- [Records for this exercise]:
- - - -

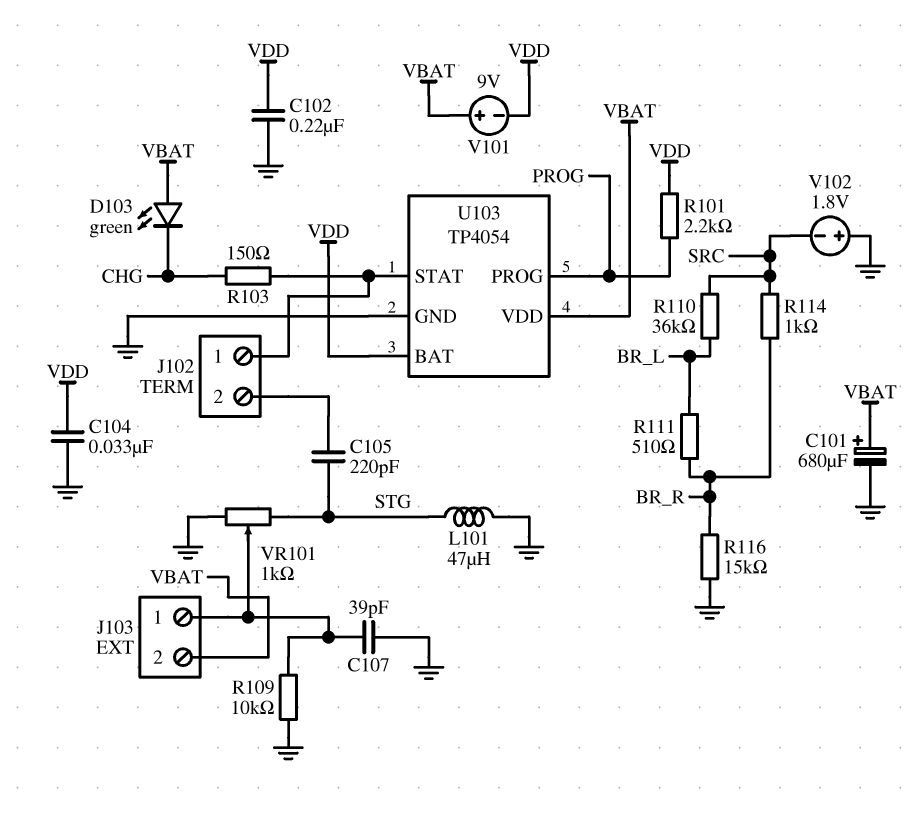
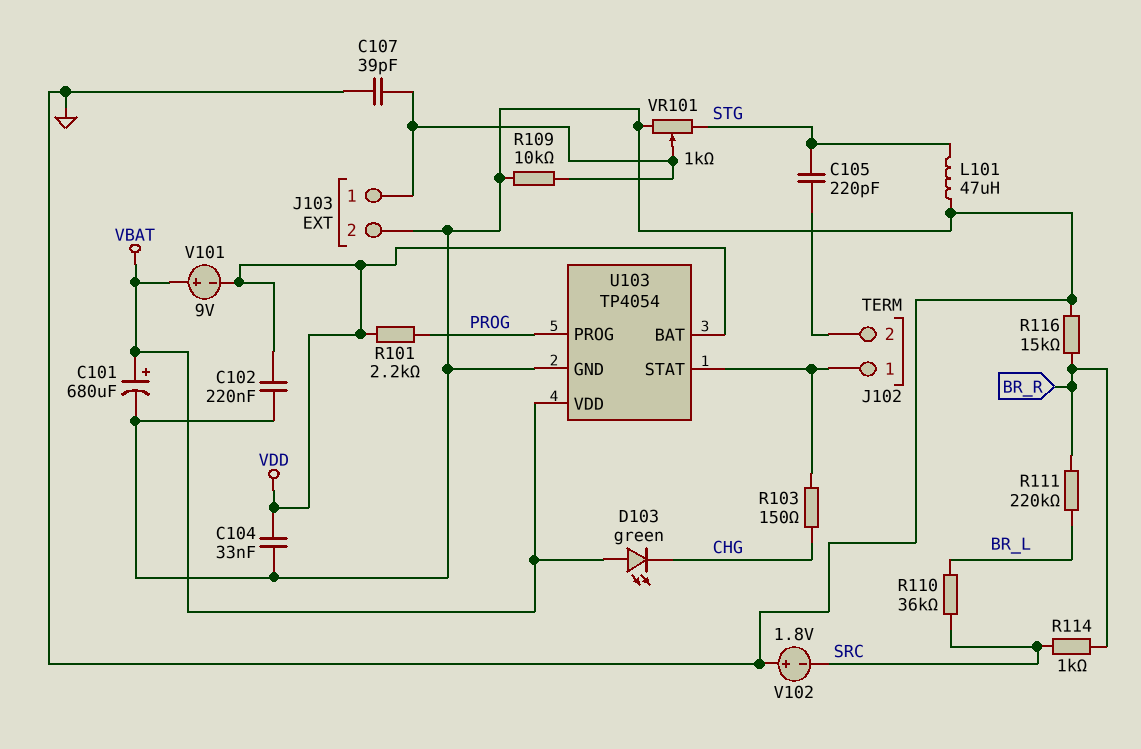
J103 pin 2: VBAT -> GND
R111: 510 (BR_L, BR_R) -> 220k (BR_L, BR_R)

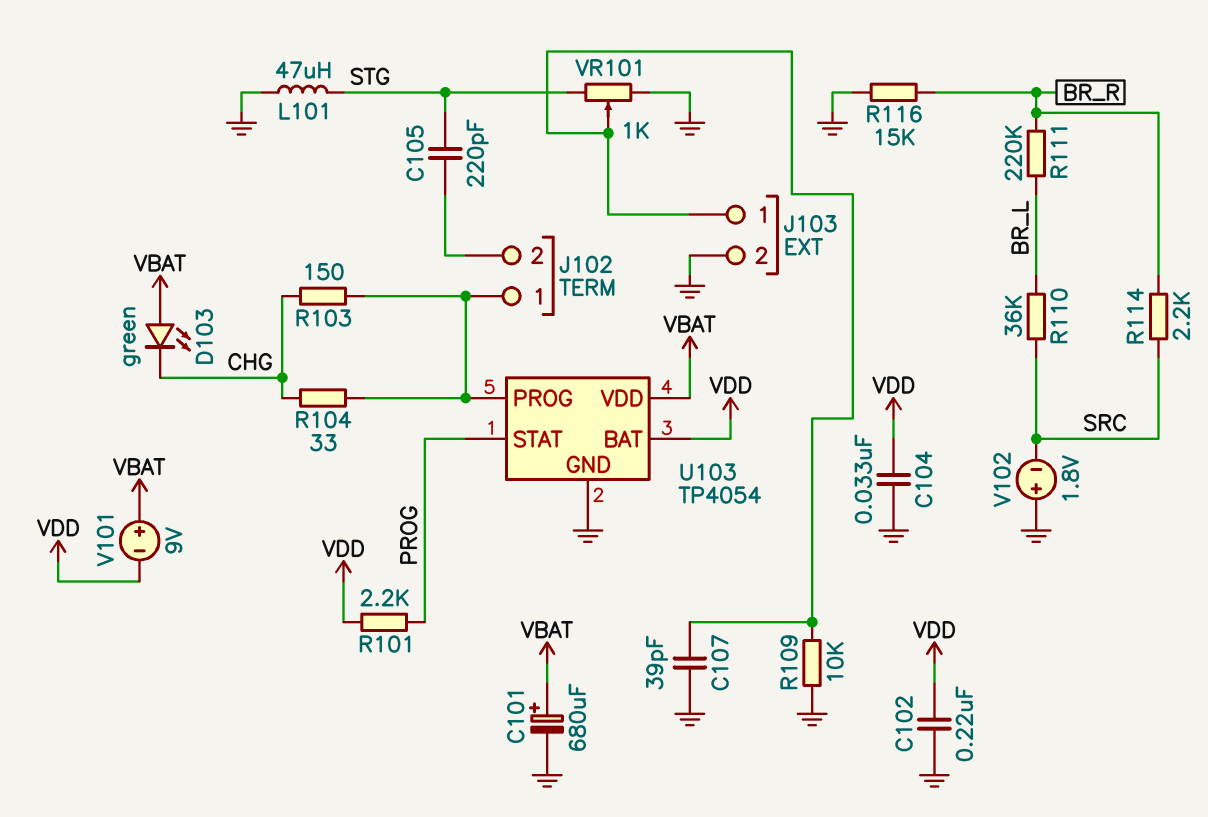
R104: none -> 33 (CHG, J102/1)
R114: 1k (BR_R, SRC) -> 2.2k (BR_R, SRC)
U103 pin PROG: PROG -> J102/1
U103 pin STAT: J102/1 -> PROG

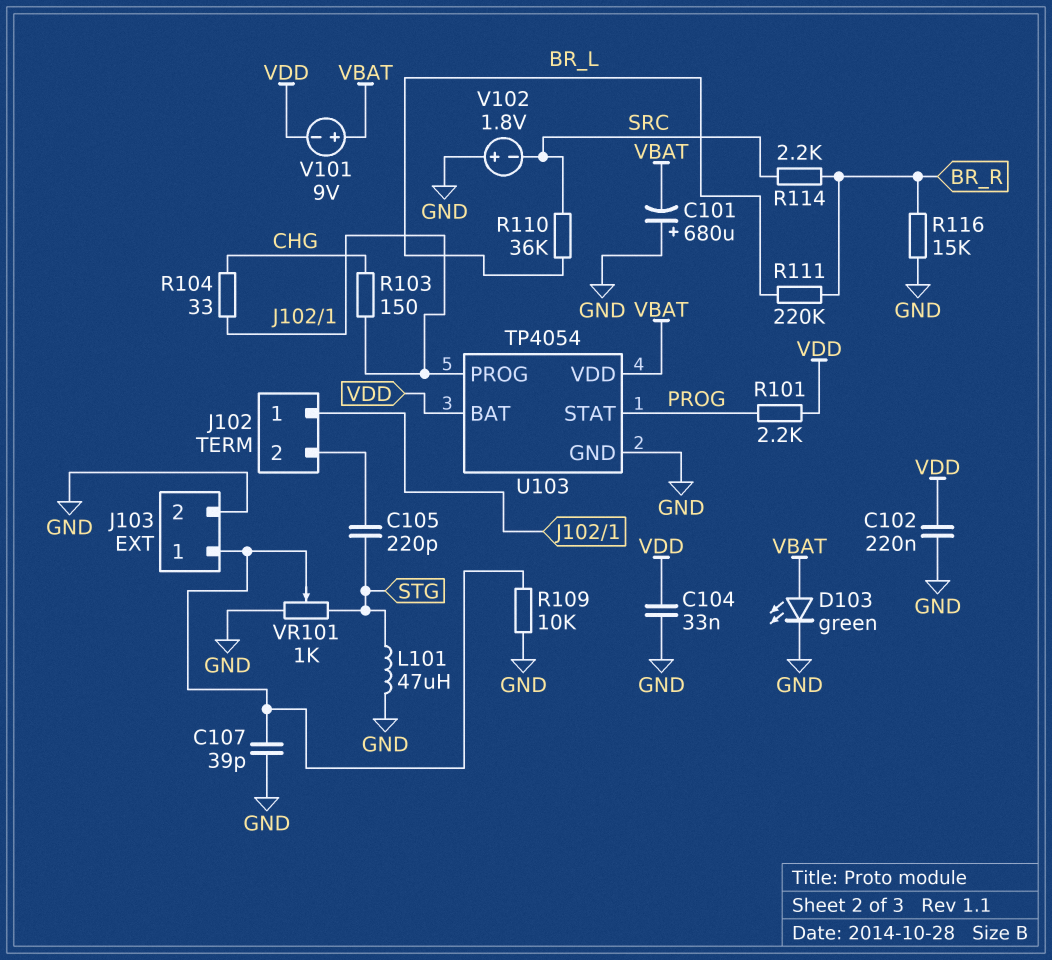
C101: 680uF (plus VBAT, minus GND) -> 680uF (plus GND, minus VBAT)
D103: LED green (A VBAT, K CHG) -> LED green (A VBAT, K GND)

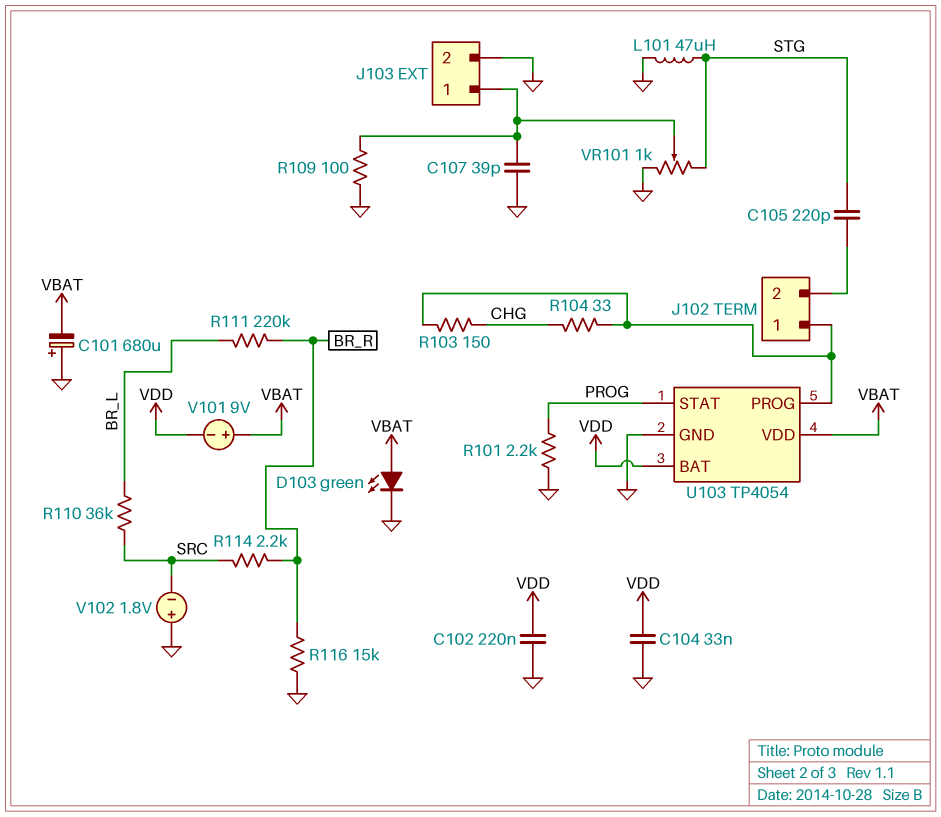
R101: 2.2k (PROG, VDD) -> 2.2k (GND, PROG)
R109: 10k (GND, J103/1) -> 100 (GND, J103/1)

- - - -

- [Task goal]:
Restate all of the data word for word and include no pictures.

- [Exercise solution]:
J103 pin 2: VBAT -> GND
R111: 510 (BR_L, BR_R) -> 220k (BR_L, BR_R)

R104: none -> 33 (CHG, J102/1)
R114: 1k (BR_R, SRC) -> 2.2k (BR_R, SRC)
U103 pin PROG: PROG -> J102/1
U103 pin STAT: J102/1 -> PROG

C101: 680uF (plus VBAT, minus GND) -> 680uF (plus GND, minus VBAT)
D103: LED green (A VBAT, K CHG) -> LED green (A VBAT, K GND)

R101: 2.2k (PROG, VDD) -> 2.2k (GND, PROG)
R109: 10k (GND, J103/1) -> 100 (GND, J103/1)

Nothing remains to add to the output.